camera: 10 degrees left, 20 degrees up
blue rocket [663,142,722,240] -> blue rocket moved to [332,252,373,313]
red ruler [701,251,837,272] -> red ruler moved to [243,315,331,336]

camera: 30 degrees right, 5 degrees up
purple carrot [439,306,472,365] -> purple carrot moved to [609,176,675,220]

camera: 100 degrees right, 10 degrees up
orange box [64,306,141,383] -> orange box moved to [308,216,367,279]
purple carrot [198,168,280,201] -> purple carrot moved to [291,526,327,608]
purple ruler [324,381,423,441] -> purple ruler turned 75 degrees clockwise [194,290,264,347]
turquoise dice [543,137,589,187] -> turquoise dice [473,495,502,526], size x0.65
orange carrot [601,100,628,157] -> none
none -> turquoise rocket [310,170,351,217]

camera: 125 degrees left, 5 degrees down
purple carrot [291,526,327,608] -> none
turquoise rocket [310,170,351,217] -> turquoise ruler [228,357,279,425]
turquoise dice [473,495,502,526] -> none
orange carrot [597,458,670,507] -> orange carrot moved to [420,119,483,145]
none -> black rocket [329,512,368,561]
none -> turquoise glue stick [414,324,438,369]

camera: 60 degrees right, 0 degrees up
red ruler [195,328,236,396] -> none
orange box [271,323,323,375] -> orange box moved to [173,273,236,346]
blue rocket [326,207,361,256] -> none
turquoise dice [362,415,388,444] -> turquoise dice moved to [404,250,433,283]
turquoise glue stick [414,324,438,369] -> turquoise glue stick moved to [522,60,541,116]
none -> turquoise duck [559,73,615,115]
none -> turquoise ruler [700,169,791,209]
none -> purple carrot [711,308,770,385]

──────────────────────────────

**WHAT THE TASK REQUIRES:**
Lines in the data that hold "moved" must be located and copied.

**EXERCISE SOLUTION:**
blue rocket [663,142,722,240] -> blue rocket moved to [332,252,373,313]
red ruler [701,251,837,272] -> red ruler moved to [243,315,331,336]
purple carrot [439,306,472,365] -> purple carrot moved to [609,176,675,220]
orange box [64,306,141,383] -> orange box moved to [308,216,367,279]
purple carrot [198,168,280,201] -> purple carrot moved to [291,526,327,608]
orange carrot [597,458,670,507] -> orange carrot moved to [420,119,483,145]
orange box [271,323,323,375] -> orange box moved to [173,273,236,346]
turquoise dice [362,415,388,444] -> turquoise dice moved to [404,250,433,283]
turquoise glue stick [414,324,438,369] -> turquoise glue stick moved to [522,60,541,116]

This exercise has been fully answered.